● Problem details:
The result should be an exact copy of only the lines from the one holding "orange diamond: (254, 404)" through the last line of the data below, please, without pictures.

···

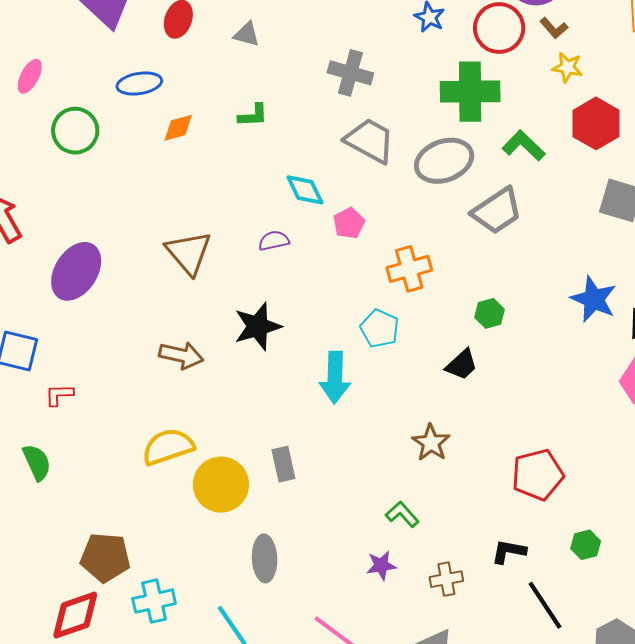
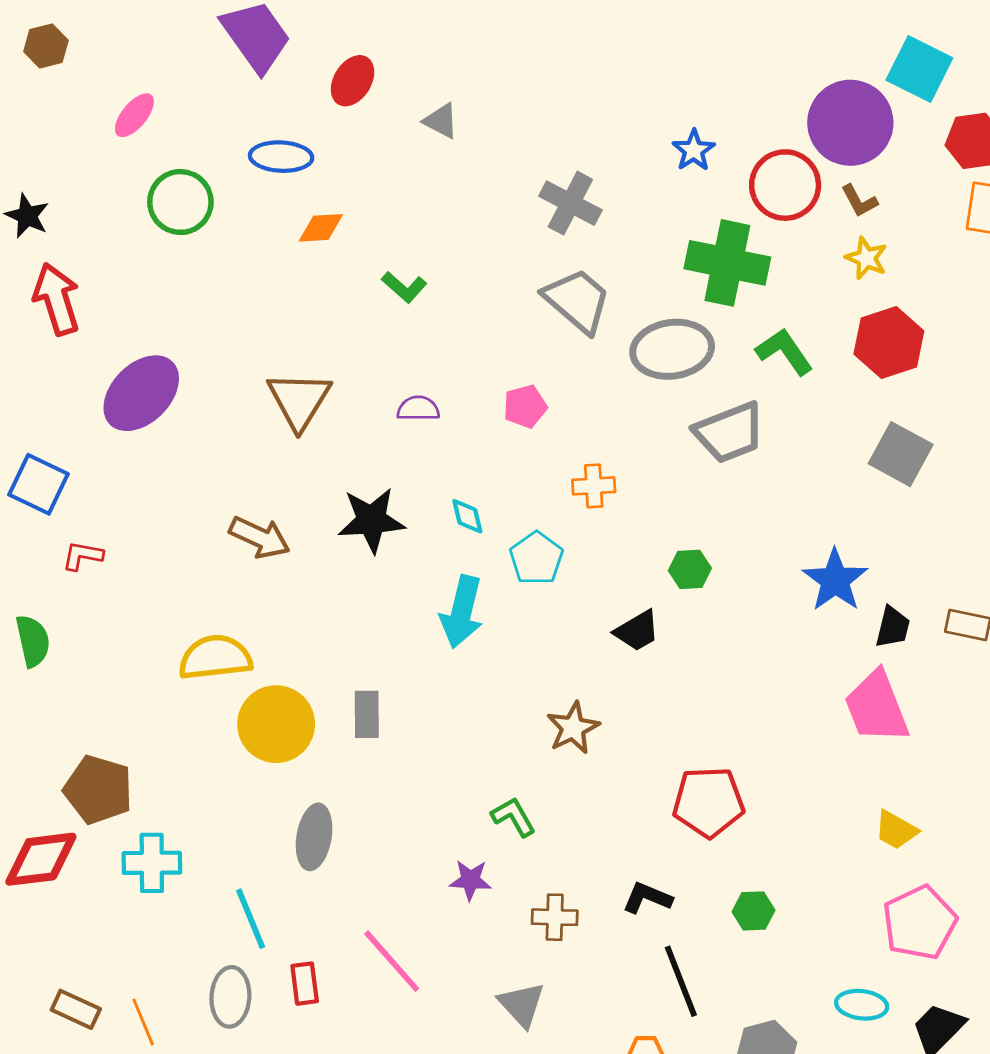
green L-shape: (253, 115) -> (404, 287), moved, turned 32
cyan diamond: (305, 190) -> (467, 516), moved, size x0.7
orange cross: (409, 269) -> (594, 486), size x0.7

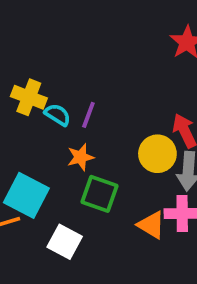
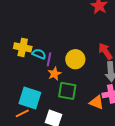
purple line: (88, 115) -> (49, 59), moved
yellow circle: (157, 154) -> (75, 59), moved

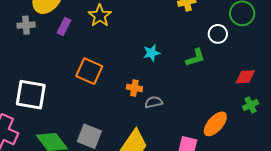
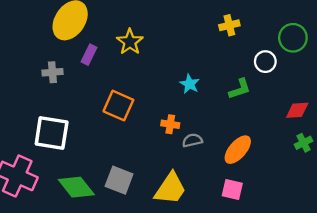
gray cross: (26, 25) -> (52, 72), moved
cyan star: (152, 53) -> (190, 84), turned -30
orange ellipse: (215, 124) -> (238, 150), moved

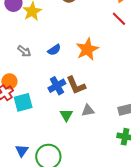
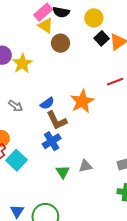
red line: (119, 19) -> (115, 82), moved, turned -63
brown L-shape: (76, 85) -> (57, 120), moved
cyan square: (23, 102) -> (16, 160), turned -30

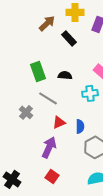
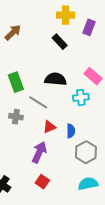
brown arrow: (47, 23) -> (13, 32), moved
green rectangle: (38, 71) -> (16, 82), moved
black semicircle: (65, 75) -> (56, 79), size x1.5
gray cross: (26, 112) -> (16, 117), turned -32

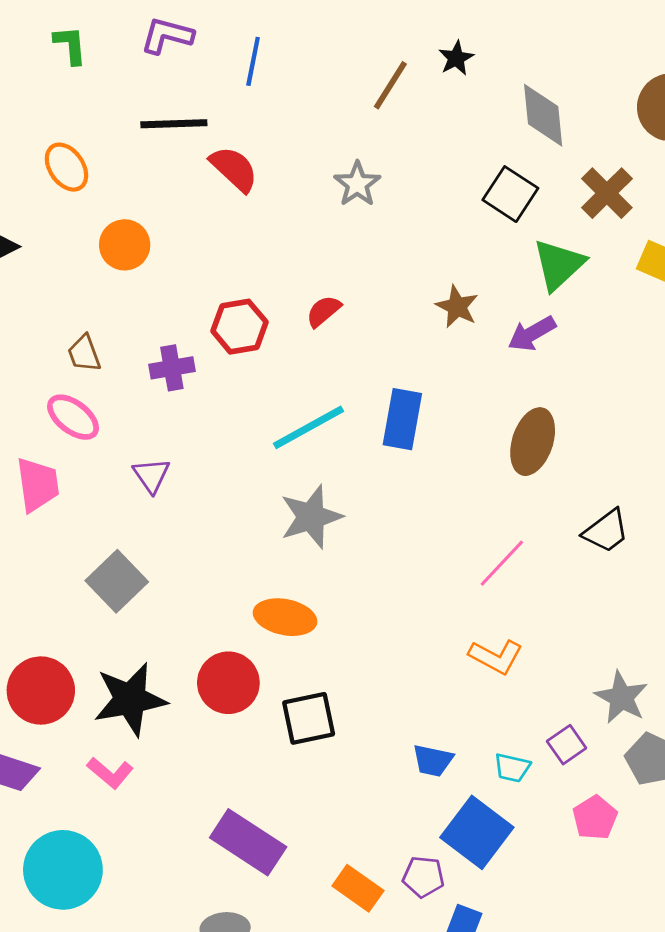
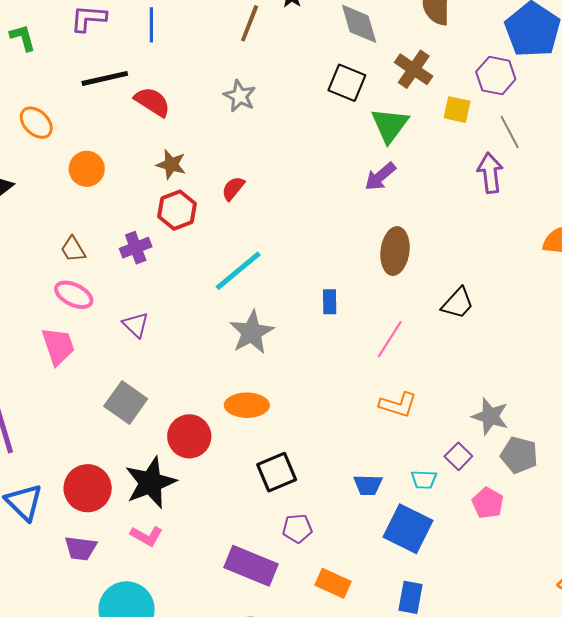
brown star: (457, 307) -> (171, 165), moved
blue rectangle: (402, 419) -> (330, 302), moved, size x0.6
red circle: (228, 683) -> (189, 436), moved
purple pentagon: (423, 877) -> (297, 528), moved

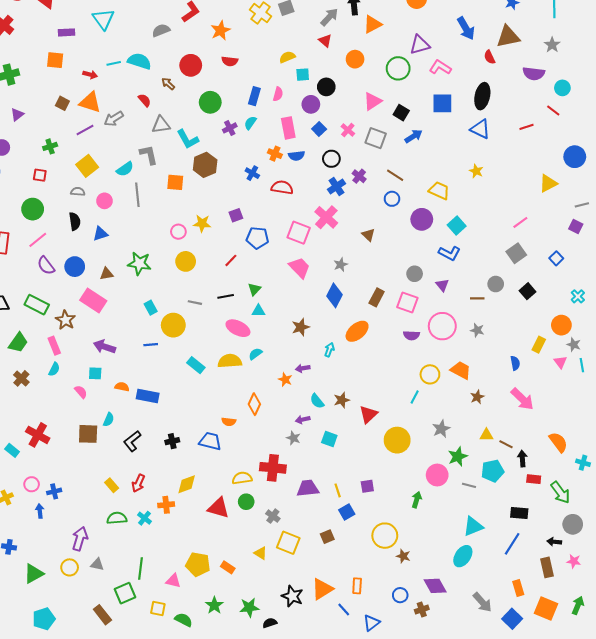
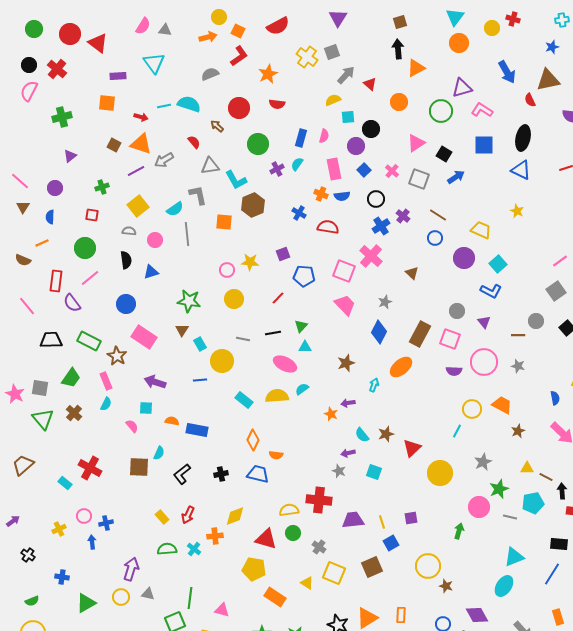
gray arrow: (329, 17) -> (346, 75), moved
purple semicircle: (46, 266) -> (72, 303), moved
brown triangle: (107, 274) -> (182, 330), moved, turned -48
brown rectangle: (377, 297) -> (420, 334), size x1.4
orange diamond: (254, 404) -> (253, 440), moved
brown square: (327, 537) -> (372, 567), size x1.5
yellow pentagon: (198, 564) -> (254, 569), moved
orange rectangle: (228, 567) -> (275, 597), size x1.5

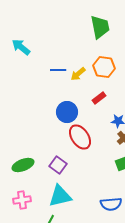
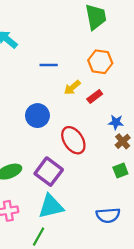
yellow arrow: (78, 74) -> (72, 88), moved
blue circle: (67, 112) -> (37, 116), moved
purple square: (58, 165) -> (49, 172), size x1.4

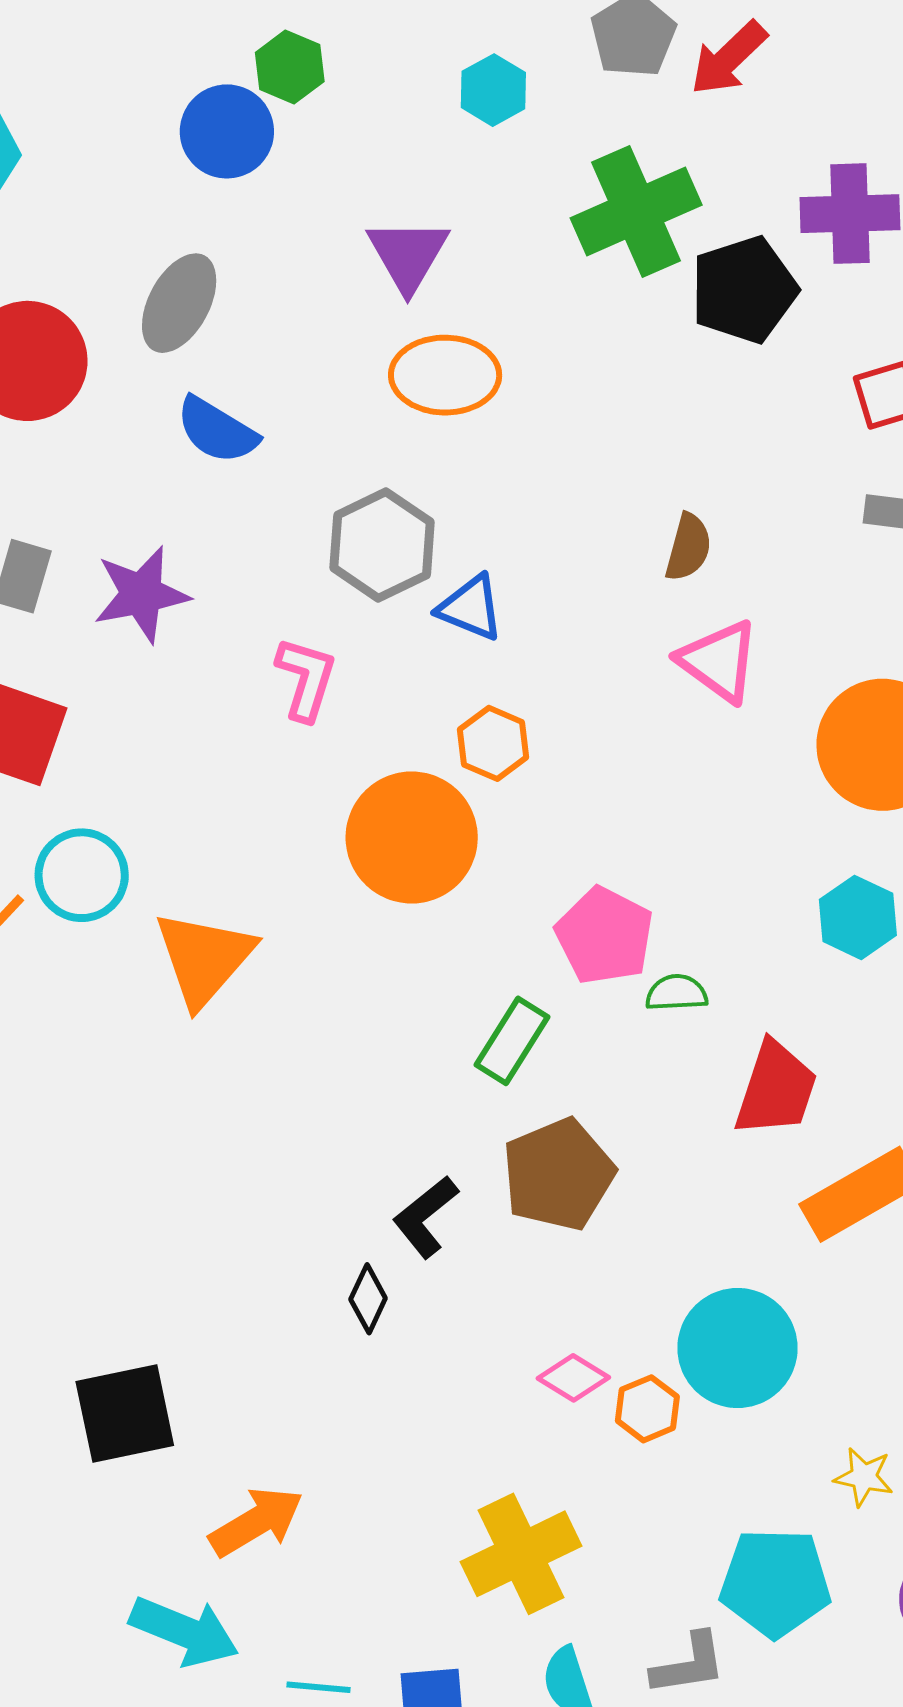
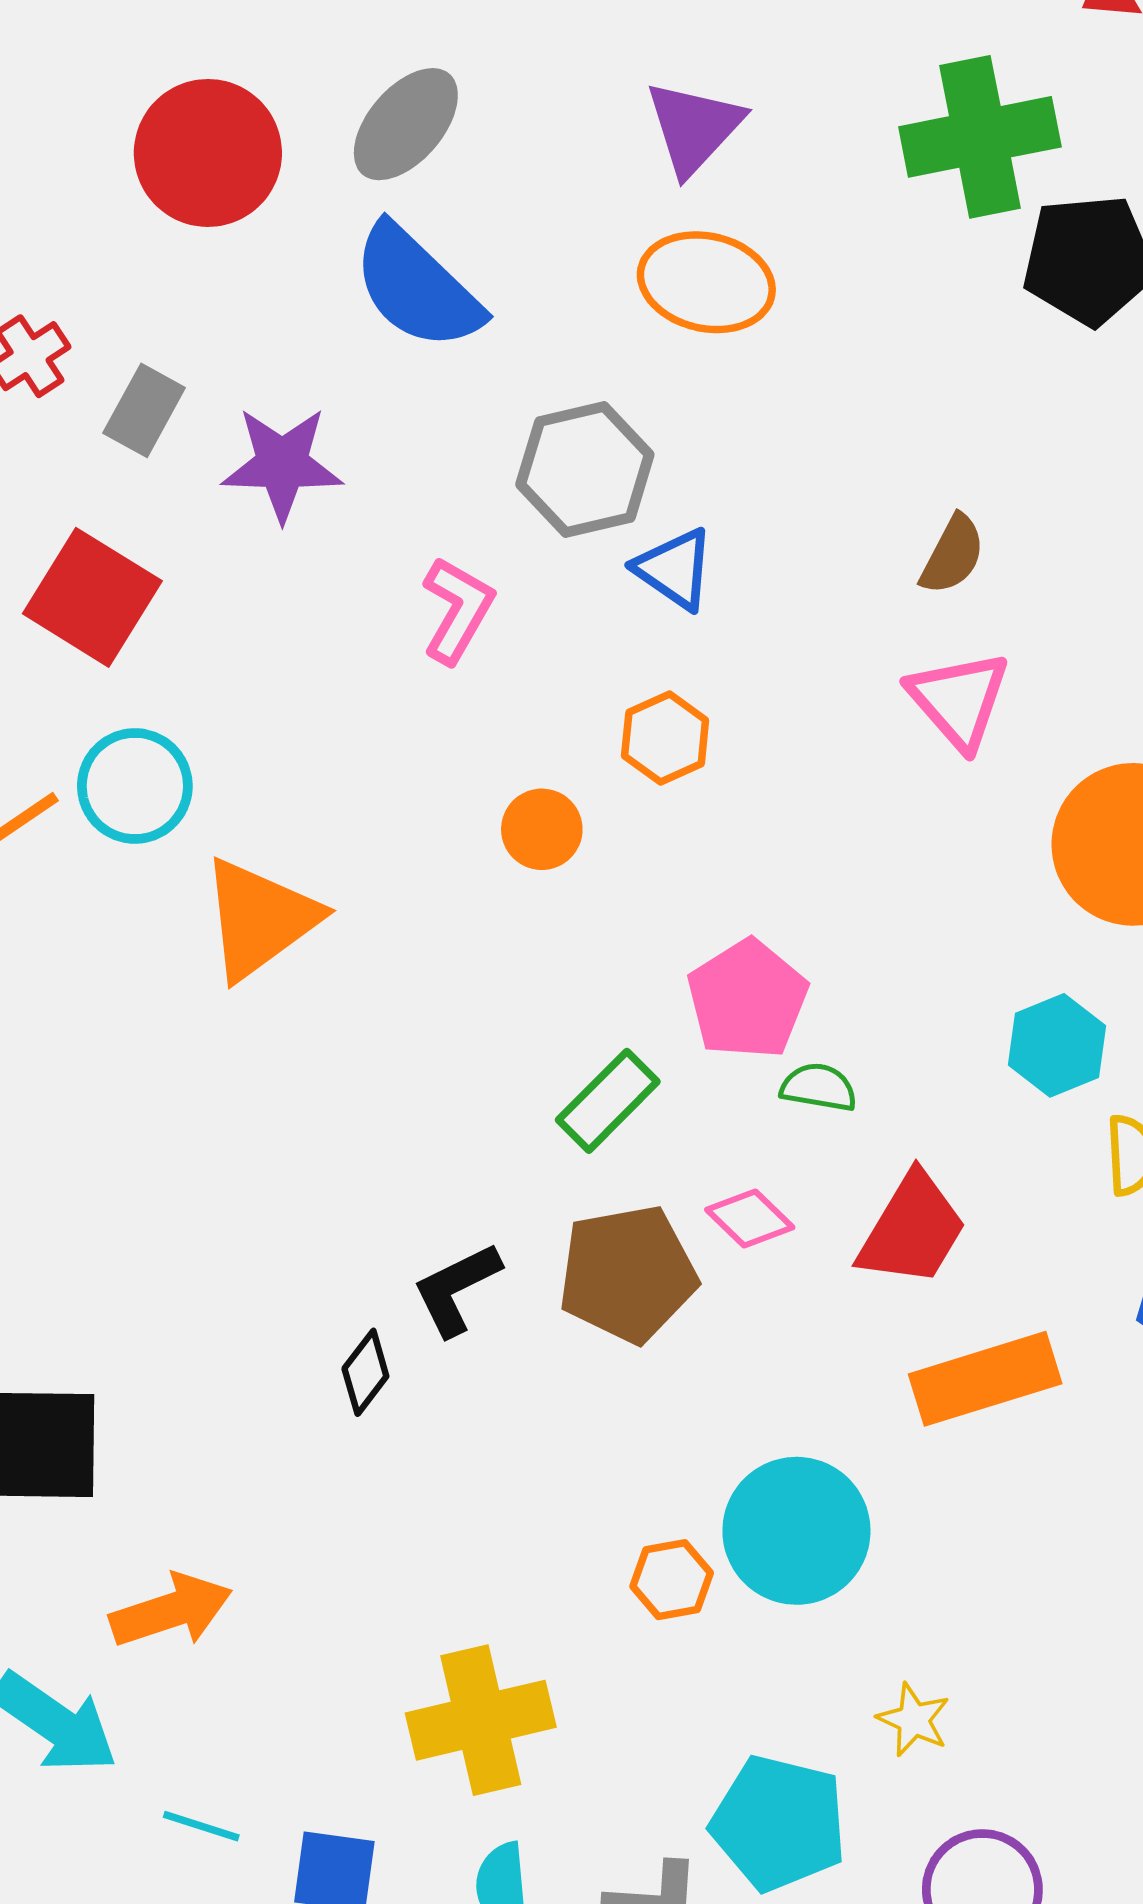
blue semicircle: (217, 430) -> (417, 287), size x1.4
orange circle: (412, 837) -> (542, 829), size x0.5
pink diamond: (573, 1378) -> (750, 1218), moved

···

● Solution to this problem:
orange diamond: (254, 404) -> (253, 440), moved
brown square: (327, 537) -> (372, 567), size x1.5
yellow pentagon: (198, 564) -> (254, 569), moved
orange rectangle: (228, 567) -> (275, 597), size x1.5

yellow arrow: (78, 74) -> (72, 88), moved
blue circle: (67, 112) -> (37, 116), moved
purple square: (58, 165) -> (49, 172), size x1.4

blue semicircle: (217, 430) -> (417, 287), size x1.4
orange circle: (412, 837) -> (542, 829), size x0.5
pink diamond: (573, 1378) -> (750, 1218), moved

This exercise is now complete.